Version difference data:
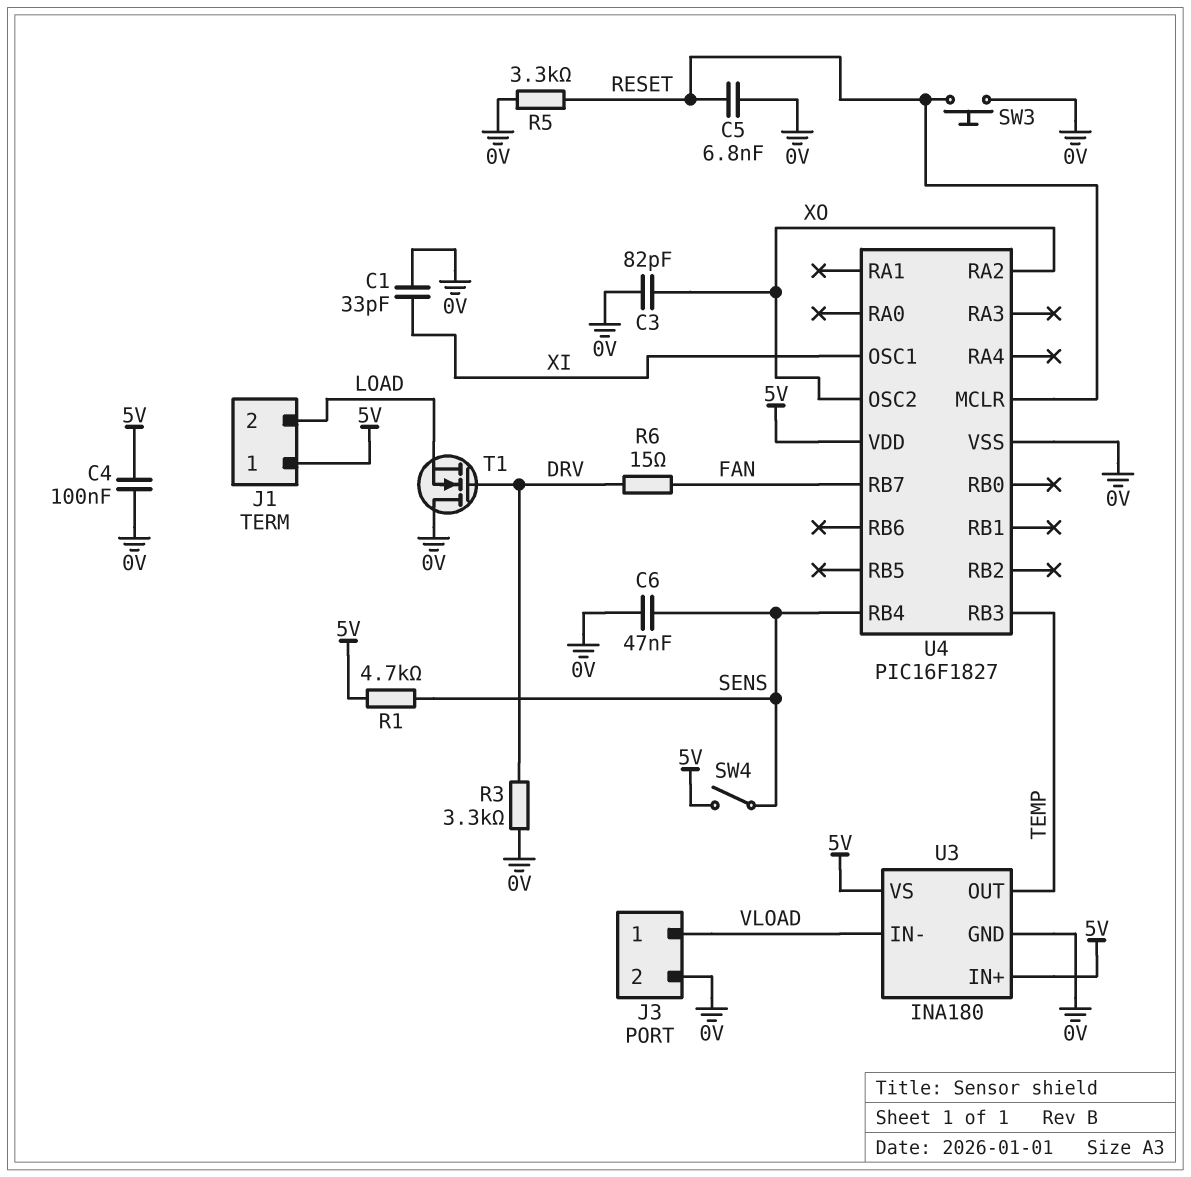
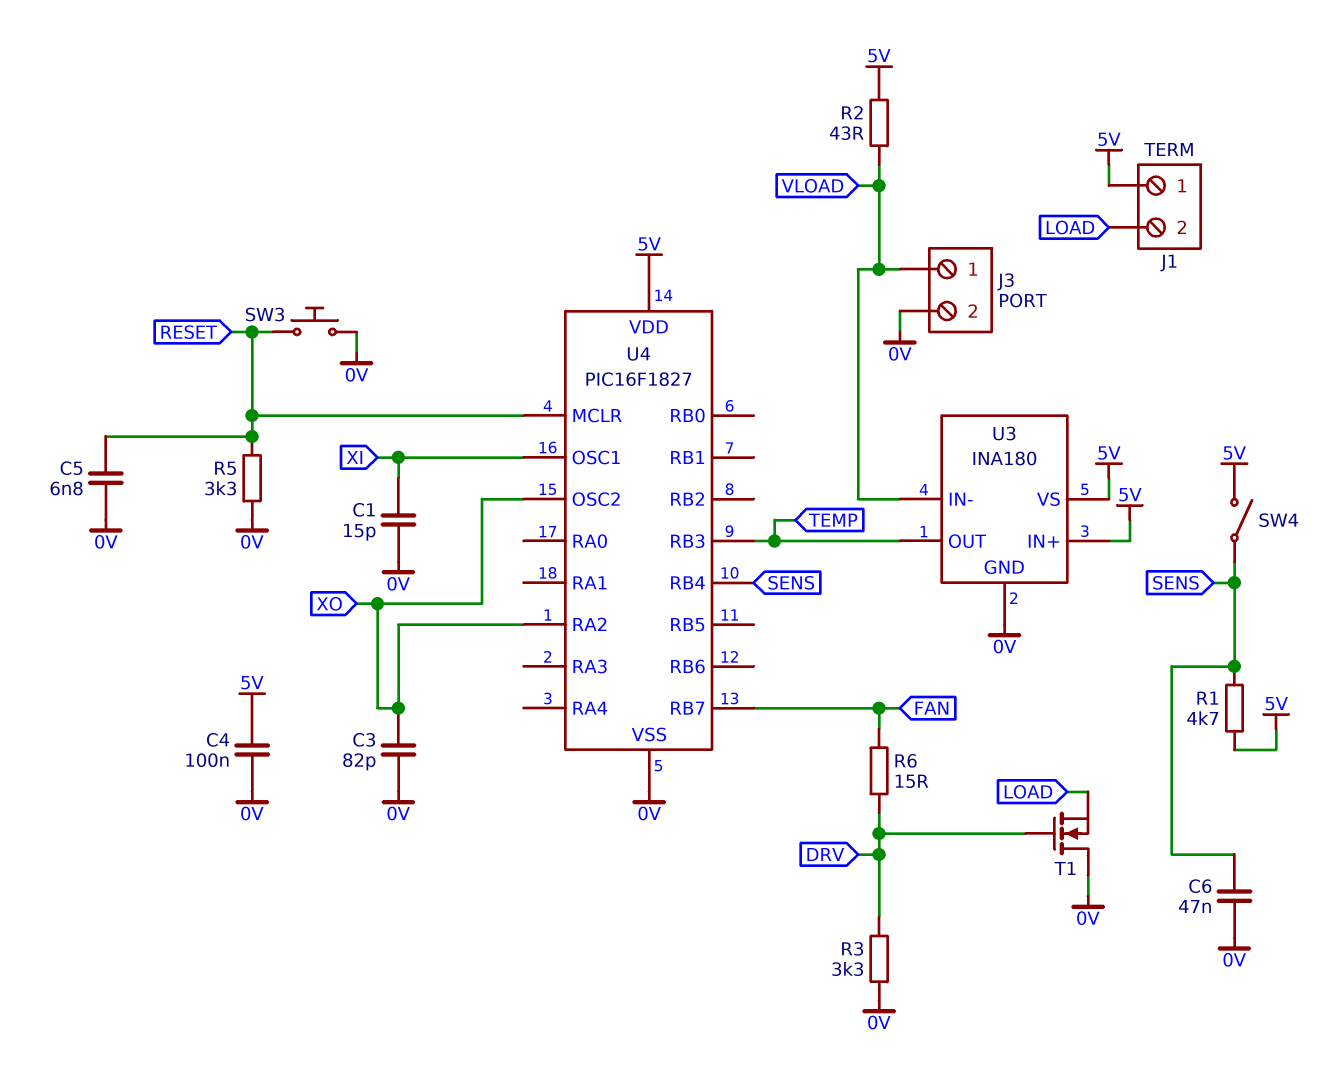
C1: 33pF (0V, XI) -> 15pF (0V, XI)
R2: none -> 43 (5V, VLOAD)

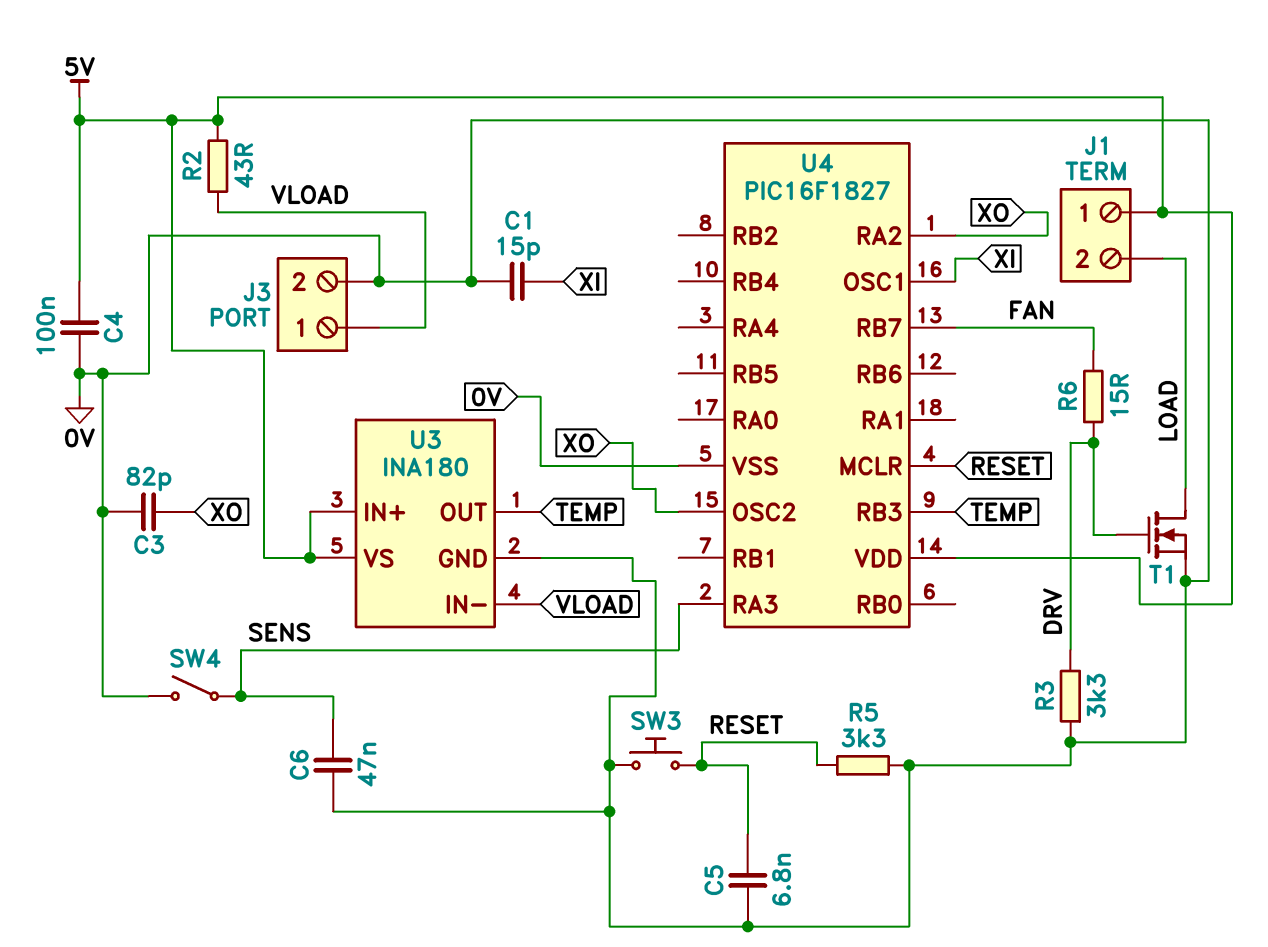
R1: 4.7k (5V, SENS) -> none
SW4: switch (5V, SENS) -> switch (0V, SENS)
T1: NMOS (G DRV, D 0V, S LOAD) -> NMOS (G DRV, D LOAD, S 0V)
U4 pin RA3: none -> SENS
U4 pin RB4: SENS -> none

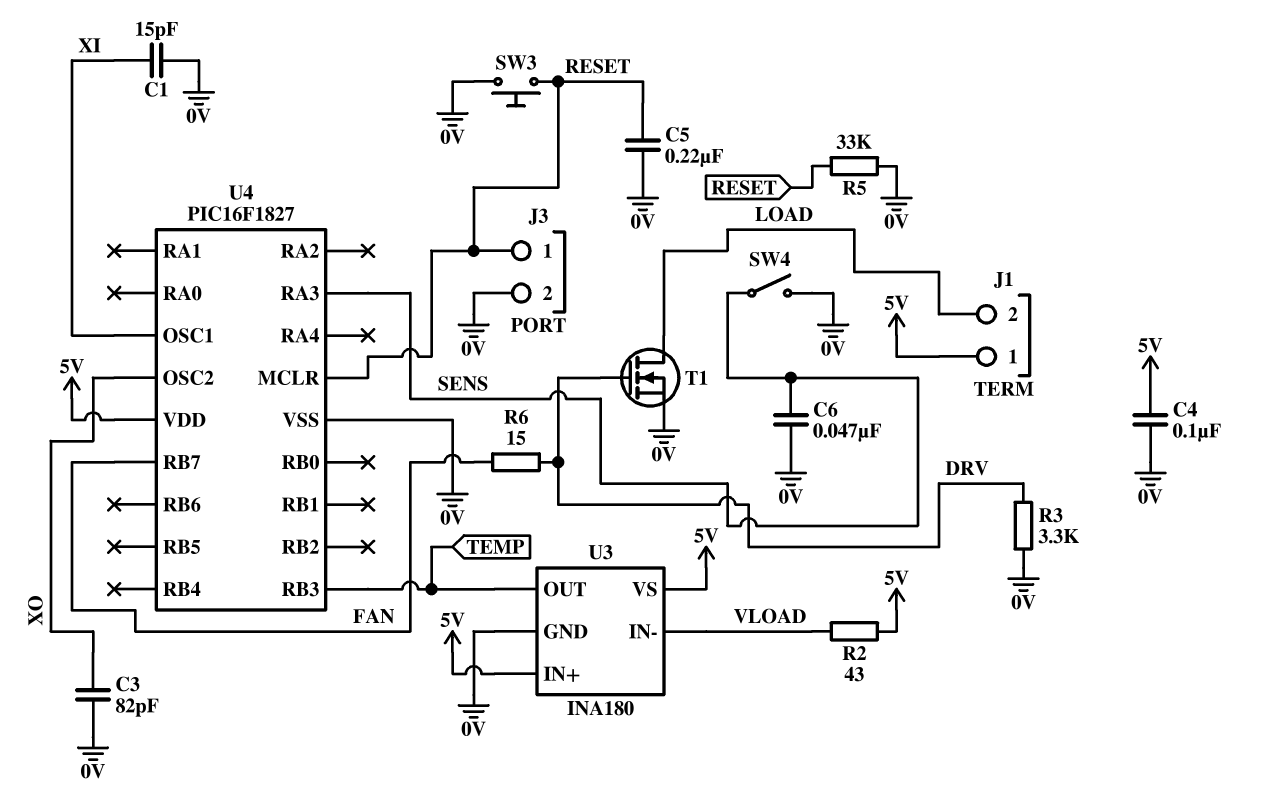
C5: 6.8nF (0V, RESET) -> 220nF (0V, RESET)
J3 pin 1: VLOAD -> RESET
R5: 3.3k (0V, RESET) -> 33k (0V, RESET)
U4 pin RA2: XO -> none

▶ **ABOUT THIS TASK**
Please give the number of lines above that include the string "RESET", with nothing added.

▶ **OUTPUT FOR THIS EXERCISE**
3